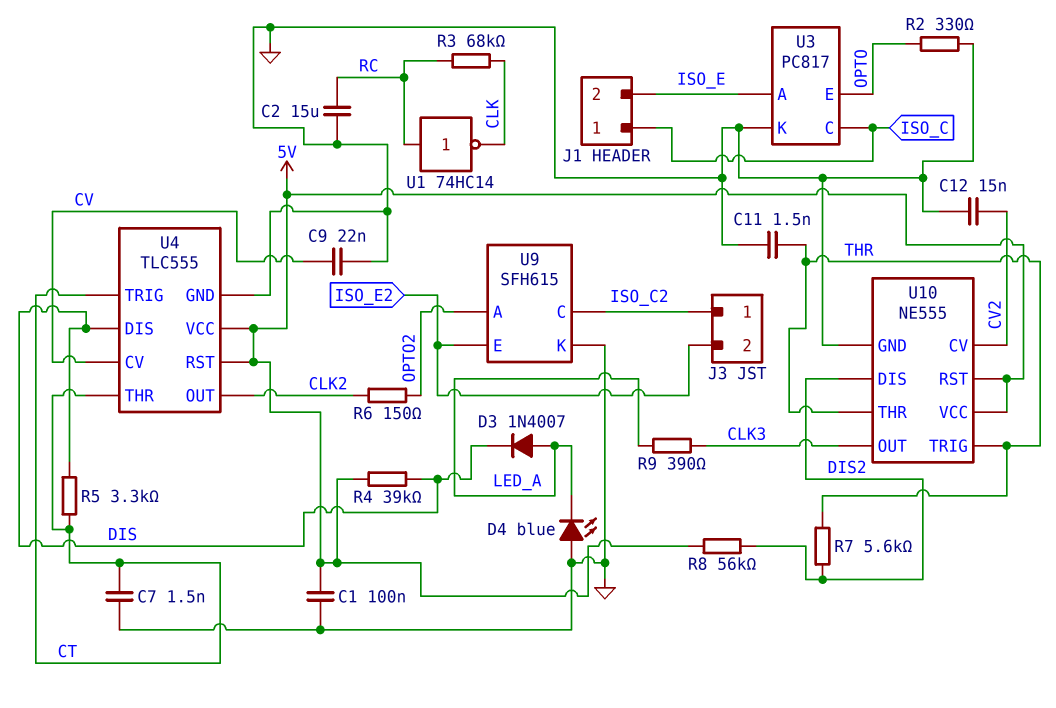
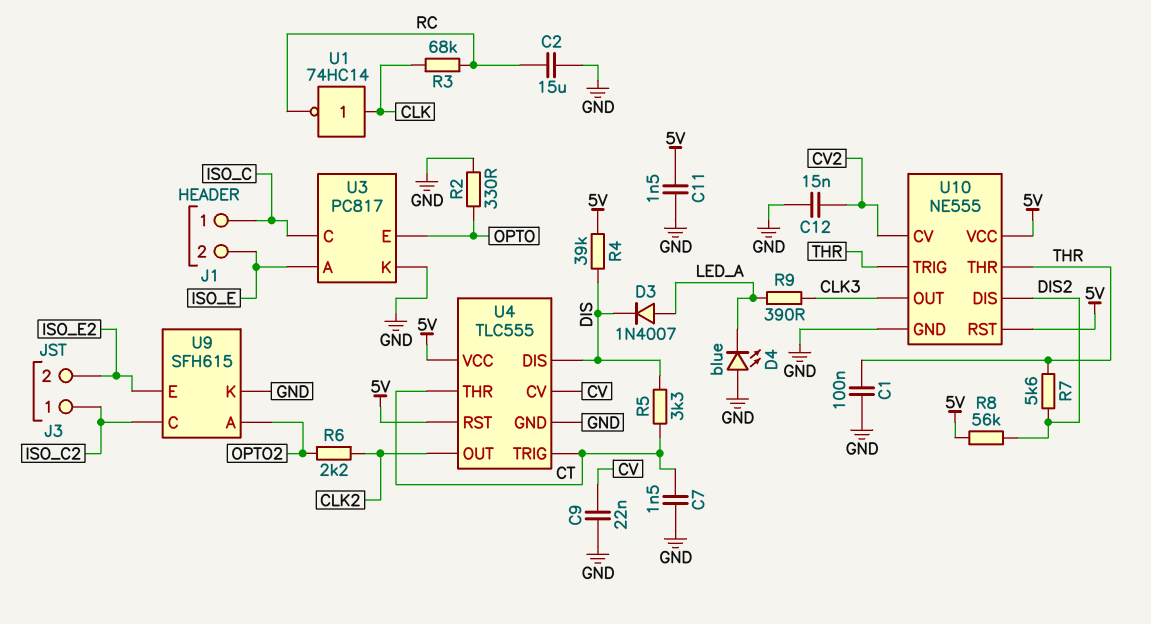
C1: 100nF (5V, GND) -> 100nF (GND, THR)
C11: 1.5nF (GND, THR) -> 1.5nF (5V, GND)
R6: 150 (CLK2, OPTO2) -> 2.2k (CLK2, OPTO2)
U1: NOT 74HC14 (in RC, out CLK) -> NOT 74HC14 (in CLK, out RC)

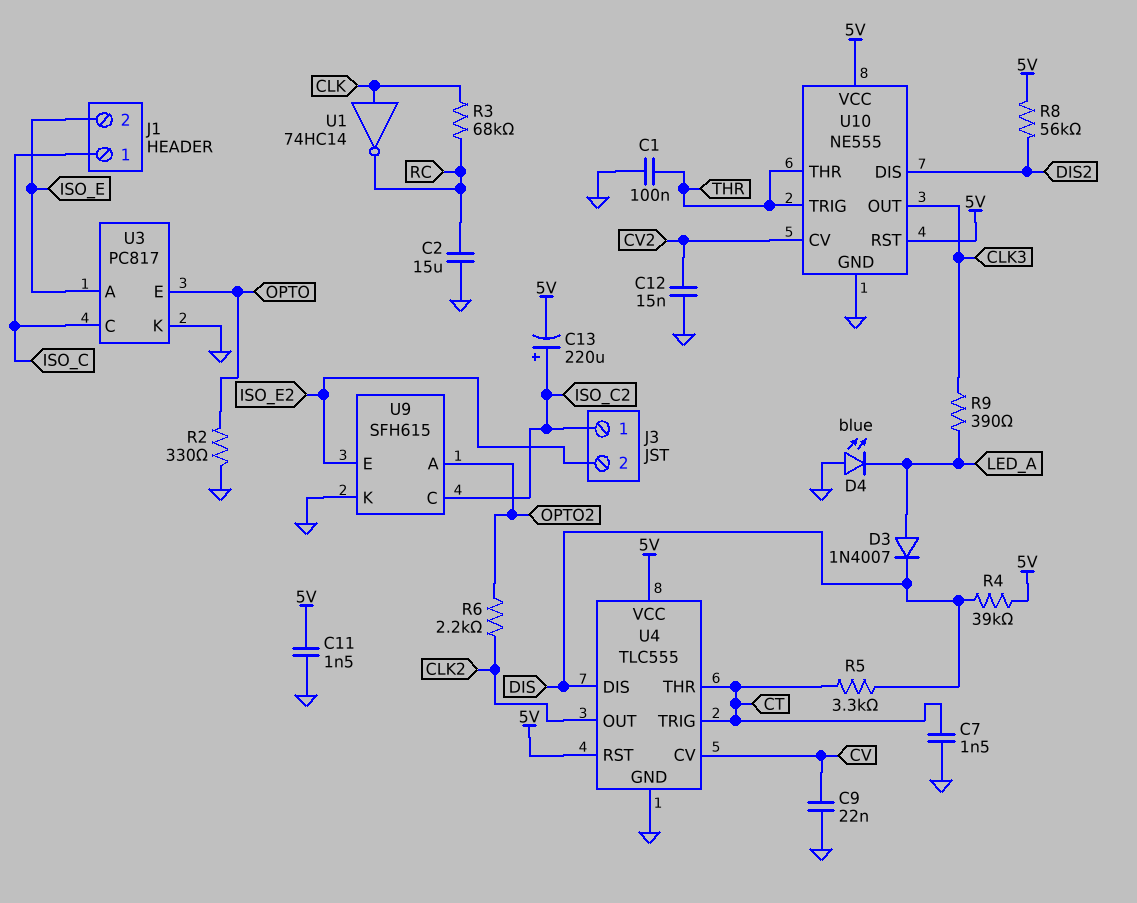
C13: none -> 220uF (plus ISO_C2, minus 5V)
R7: 5.6k (DIS2, THR) -> none

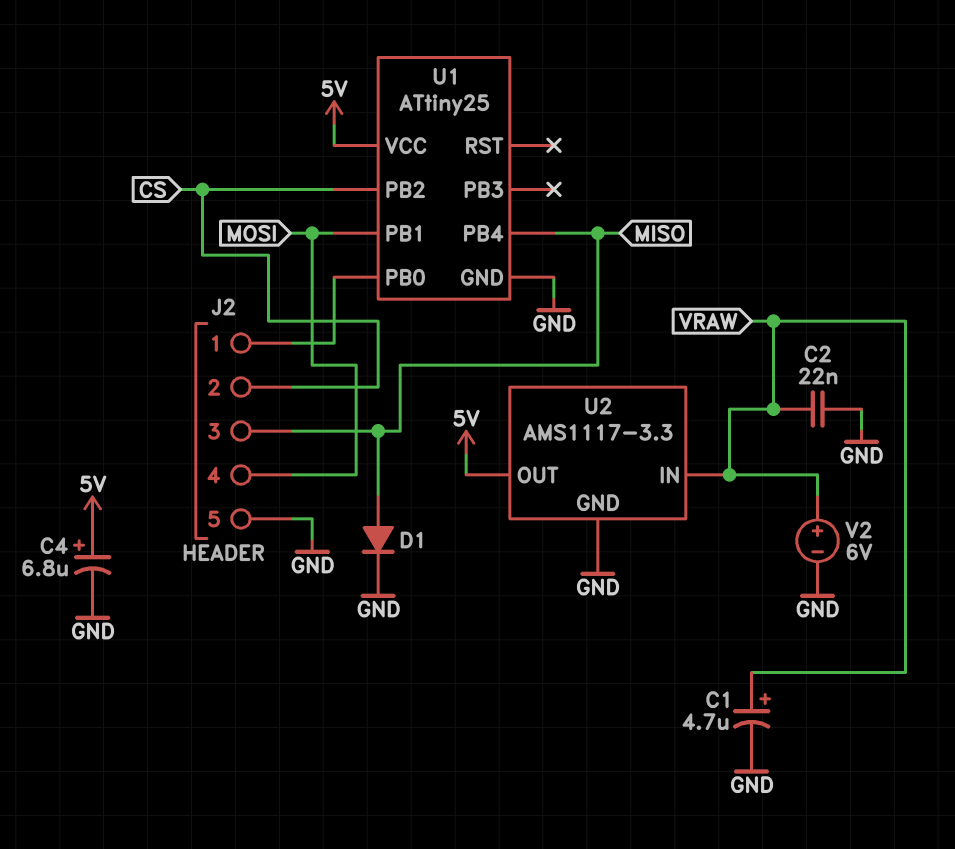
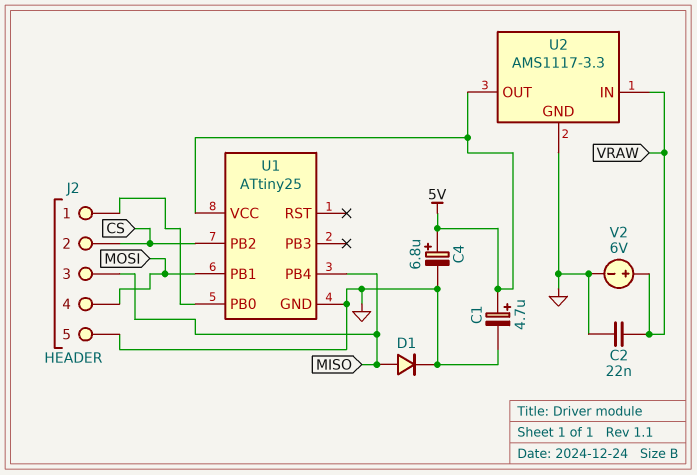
C1: 4.7uF (plus VRAW, minus GND) -> 4.7uF (plus 5V, minus GND)

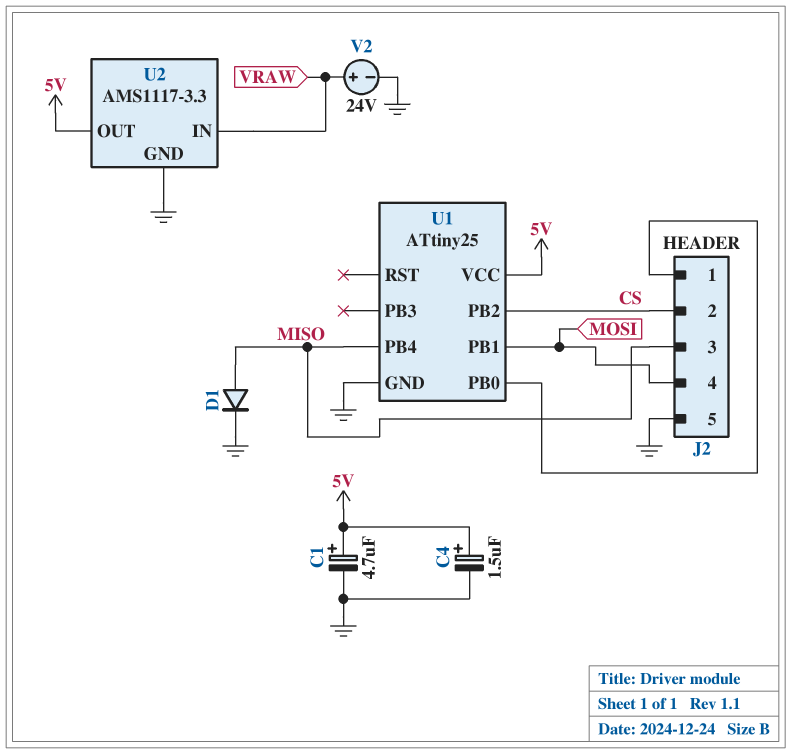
C2: 22nF (GND, VRAW) -> none
C4: 6.8uF (plus 5V, minus GND) -> 1.5uF (plus 5V, minus GND)
V2: 6V (plus VRAW, minus GND) -> 24V (plus VRAW, minus GND)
^^^^^^^^^^^^^^^^
### The problem
Output the data above verbatim, pictures excluded.

### Task result
C1: 100nF (5V, GND) -> 100nF (GND, THR)
C11: 1.5nF (GND, THR) -> 1.5nF (5V, GND)
R6: 150 (CLK2, OPTO2) -> 2.2k (CLK2, OPTO2)
U1: NOT 74HC14 (in RC, out CLK) -> NOT 74HC14 (in CLK, out RC)

C13: none -> 220uF (plus ISO_C2, minus 5V)
R7: 5.6k (DIS2, THR) -> none

C1: 4.7uF (plus VRAW, minus GND) -> 4.7uF (plus 5V, minus GND)

C2: 22nF (GND, VRAW) -> none
C4: 6.8uF (plus 5V, minus GND) -> 1.5uF (plus 5V, minus GND)
V2: 6V (plus VRAW, minus GND) -> 24V (plus VRAW, minus GND)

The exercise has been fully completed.